_Exercise aim_
Search the listing for "brown" and copy every line where it appears.

_Extracted records_
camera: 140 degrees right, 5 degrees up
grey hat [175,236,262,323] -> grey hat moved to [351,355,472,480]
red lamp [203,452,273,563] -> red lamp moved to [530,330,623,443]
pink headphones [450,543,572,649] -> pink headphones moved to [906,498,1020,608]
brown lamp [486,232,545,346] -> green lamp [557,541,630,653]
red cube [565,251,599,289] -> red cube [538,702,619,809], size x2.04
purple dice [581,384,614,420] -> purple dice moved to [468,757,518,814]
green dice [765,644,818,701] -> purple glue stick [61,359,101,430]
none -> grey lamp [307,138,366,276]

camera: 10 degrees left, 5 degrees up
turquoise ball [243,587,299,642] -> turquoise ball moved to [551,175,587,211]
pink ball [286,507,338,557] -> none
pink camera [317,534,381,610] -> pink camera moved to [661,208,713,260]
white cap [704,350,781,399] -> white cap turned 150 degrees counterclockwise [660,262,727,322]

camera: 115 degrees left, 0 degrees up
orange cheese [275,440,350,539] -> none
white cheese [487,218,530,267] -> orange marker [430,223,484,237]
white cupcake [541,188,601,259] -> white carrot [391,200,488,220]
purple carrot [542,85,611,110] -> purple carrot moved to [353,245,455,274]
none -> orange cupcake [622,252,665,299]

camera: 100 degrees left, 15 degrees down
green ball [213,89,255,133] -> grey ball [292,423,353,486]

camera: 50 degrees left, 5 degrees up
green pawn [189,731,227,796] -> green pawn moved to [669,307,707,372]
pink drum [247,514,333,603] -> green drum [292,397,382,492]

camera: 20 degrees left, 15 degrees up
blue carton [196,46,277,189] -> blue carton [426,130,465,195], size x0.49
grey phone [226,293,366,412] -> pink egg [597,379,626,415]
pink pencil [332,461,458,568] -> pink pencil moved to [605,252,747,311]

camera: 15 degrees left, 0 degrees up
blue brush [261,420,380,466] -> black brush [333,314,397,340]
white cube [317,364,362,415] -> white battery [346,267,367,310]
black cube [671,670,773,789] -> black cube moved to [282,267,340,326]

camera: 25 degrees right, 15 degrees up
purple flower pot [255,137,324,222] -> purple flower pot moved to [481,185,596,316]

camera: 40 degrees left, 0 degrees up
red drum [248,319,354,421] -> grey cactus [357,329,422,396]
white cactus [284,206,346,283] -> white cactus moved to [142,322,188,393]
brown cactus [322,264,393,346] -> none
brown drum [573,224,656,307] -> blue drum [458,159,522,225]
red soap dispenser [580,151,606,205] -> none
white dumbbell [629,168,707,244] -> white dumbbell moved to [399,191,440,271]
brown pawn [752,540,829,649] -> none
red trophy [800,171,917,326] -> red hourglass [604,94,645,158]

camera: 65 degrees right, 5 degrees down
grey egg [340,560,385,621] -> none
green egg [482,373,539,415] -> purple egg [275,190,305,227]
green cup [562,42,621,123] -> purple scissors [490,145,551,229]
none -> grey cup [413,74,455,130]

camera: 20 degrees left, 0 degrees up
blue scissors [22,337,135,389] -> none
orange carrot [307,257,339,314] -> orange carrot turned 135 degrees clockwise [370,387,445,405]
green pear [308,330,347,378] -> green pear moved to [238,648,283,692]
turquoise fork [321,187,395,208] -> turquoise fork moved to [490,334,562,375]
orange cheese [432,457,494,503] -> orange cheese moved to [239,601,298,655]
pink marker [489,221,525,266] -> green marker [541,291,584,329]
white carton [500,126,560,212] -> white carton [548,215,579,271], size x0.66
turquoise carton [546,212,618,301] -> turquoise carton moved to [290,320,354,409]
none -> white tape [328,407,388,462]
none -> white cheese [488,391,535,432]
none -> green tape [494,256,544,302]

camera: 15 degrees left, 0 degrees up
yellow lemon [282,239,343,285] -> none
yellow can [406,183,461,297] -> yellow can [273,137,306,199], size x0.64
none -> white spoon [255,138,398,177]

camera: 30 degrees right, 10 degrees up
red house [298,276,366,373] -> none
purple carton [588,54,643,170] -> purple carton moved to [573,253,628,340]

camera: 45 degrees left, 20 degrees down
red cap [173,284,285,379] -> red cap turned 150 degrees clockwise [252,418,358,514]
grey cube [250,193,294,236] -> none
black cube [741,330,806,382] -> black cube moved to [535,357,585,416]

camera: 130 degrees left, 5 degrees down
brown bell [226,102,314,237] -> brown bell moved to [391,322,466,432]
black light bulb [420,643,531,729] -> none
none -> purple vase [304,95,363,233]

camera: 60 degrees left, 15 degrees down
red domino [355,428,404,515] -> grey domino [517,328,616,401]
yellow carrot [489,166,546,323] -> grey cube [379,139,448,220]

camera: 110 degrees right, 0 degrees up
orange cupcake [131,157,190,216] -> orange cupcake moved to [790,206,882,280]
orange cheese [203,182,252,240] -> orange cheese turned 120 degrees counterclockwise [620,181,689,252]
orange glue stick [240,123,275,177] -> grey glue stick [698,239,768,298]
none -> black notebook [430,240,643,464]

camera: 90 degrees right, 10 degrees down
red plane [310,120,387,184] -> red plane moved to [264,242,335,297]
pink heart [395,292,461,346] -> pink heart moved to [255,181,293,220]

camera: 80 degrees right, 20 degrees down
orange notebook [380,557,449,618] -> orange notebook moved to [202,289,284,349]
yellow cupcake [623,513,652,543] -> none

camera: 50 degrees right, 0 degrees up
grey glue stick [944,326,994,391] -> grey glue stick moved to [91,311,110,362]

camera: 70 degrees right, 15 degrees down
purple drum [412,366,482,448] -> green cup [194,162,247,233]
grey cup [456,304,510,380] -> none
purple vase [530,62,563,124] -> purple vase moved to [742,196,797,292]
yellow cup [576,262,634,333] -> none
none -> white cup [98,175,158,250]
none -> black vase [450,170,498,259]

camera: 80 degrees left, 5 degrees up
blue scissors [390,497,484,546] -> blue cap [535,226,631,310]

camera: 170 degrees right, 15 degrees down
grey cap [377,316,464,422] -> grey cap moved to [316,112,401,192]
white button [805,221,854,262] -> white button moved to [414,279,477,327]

_Output for this exercise_
brown lamp [486,232,545,346] -> green lamp [557,541,630,653]
brown cactus [322,264,393,346] -> none
brown drum [573,224,656,307] -> blue drum [458,159,522,225]
brown pawn [752,540,829,649] -> none
brown bell [226,102,314,237] -> brown bell moved to [391,322,466,432]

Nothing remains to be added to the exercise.